# PROVIDED INFORMATION
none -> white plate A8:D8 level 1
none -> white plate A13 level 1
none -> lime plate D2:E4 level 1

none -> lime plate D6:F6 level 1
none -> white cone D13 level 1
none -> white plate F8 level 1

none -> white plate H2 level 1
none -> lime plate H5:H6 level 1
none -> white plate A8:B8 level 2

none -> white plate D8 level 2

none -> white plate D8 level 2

==

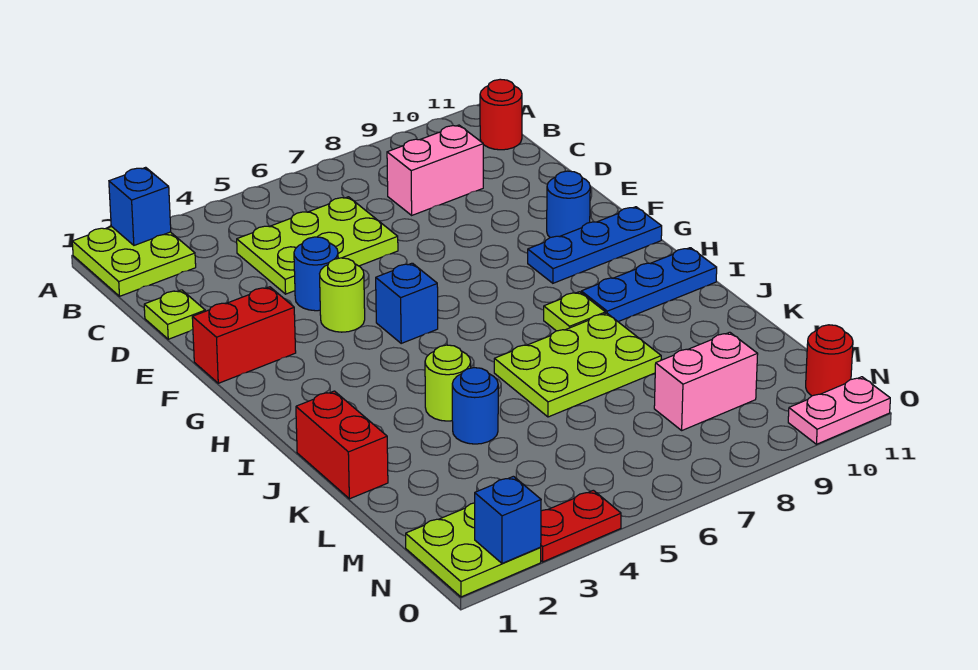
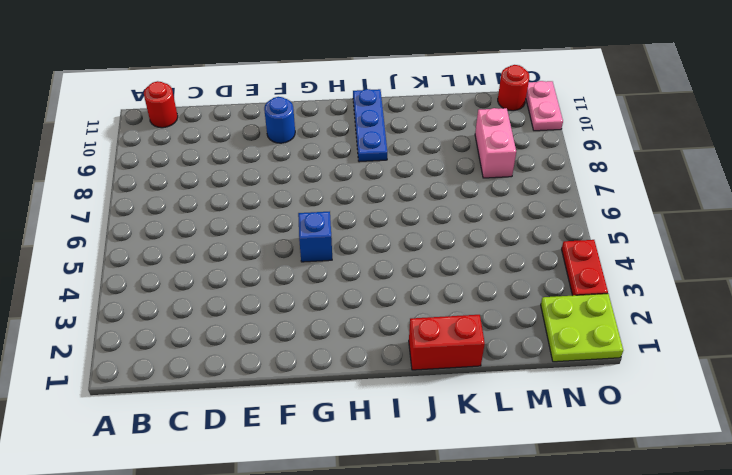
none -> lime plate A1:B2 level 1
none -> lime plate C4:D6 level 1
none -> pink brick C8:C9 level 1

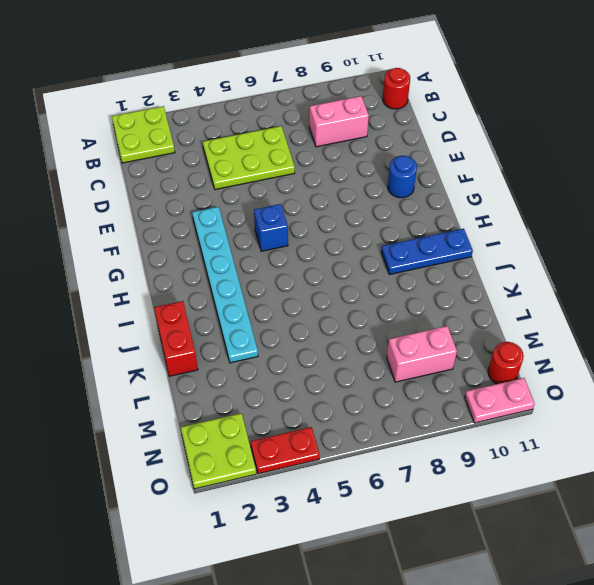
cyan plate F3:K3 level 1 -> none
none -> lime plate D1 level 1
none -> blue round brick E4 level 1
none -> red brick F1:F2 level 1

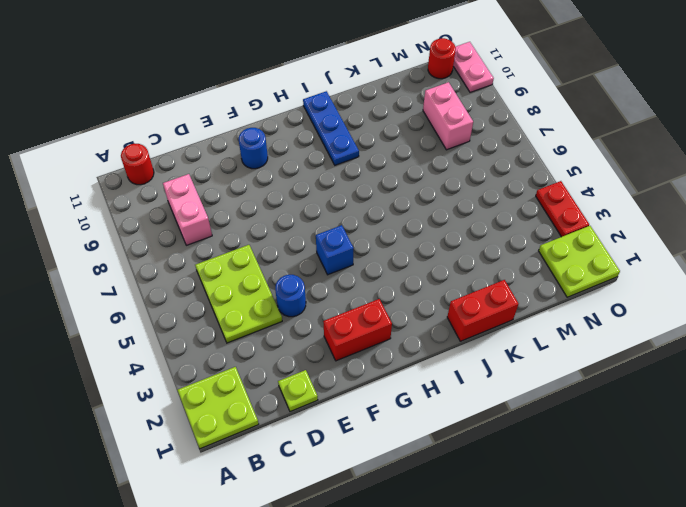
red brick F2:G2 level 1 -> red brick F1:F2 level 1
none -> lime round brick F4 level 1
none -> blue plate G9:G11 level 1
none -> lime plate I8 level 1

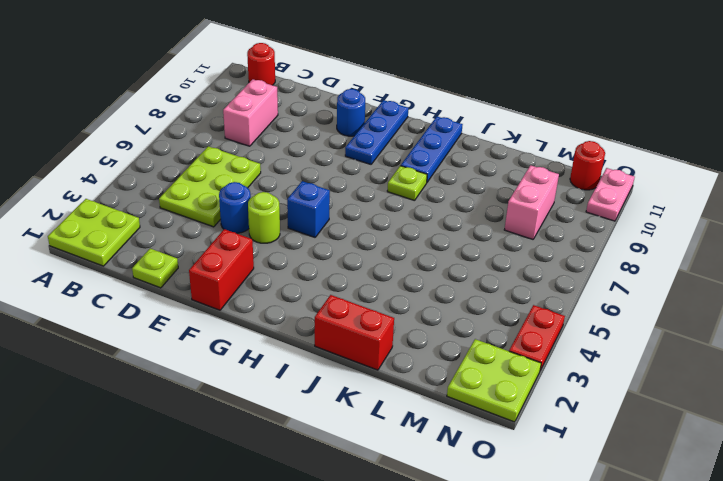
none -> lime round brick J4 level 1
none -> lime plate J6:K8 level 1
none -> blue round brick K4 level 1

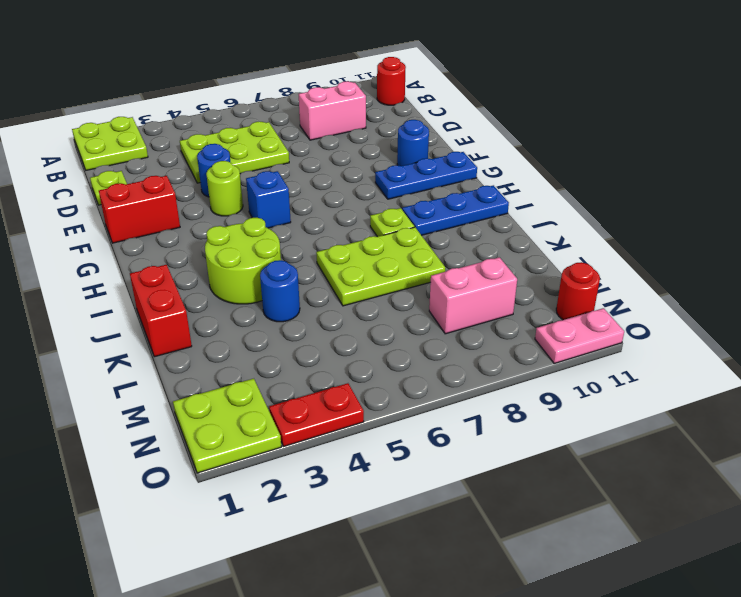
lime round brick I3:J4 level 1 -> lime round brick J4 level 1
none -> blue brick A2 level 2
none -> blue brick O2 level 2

==

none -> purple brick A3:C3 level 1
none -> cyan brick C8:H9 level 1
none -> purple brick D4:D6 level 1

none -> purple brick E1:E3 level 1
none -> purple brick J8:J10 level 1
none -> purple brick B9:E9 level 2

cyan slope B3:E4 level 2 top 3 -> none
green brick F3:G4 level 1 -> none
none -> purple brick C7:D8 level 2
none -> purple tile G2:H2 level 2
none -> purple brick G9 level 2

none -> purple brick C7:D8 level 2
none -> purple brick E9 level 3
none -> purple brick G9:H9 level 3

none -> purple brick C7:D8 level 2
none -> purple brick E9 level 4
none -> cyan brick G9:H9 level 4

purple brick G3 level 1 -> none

# REQUIRED WORK
Collect each line of the entries that has the word "lime", copying it in full.

# RESULT
none -> lime plate D2:E4 level 1
none -> lime plate D6:F6 level 1
none -> lime plate H5:H6 level 1
none -> lime plate A1:B2 level 1
none -> lime plate C4:D6 level 1
none -> lime plate D1 level 1
none -> lime round brick F4 level 1
none -> lime plate I8 level 1
none -> lime round brick J4 level 1
none -> lime plate J6:K8 level 1
lime round brick I3:J4 level 1 -> lime round brick J4 level 1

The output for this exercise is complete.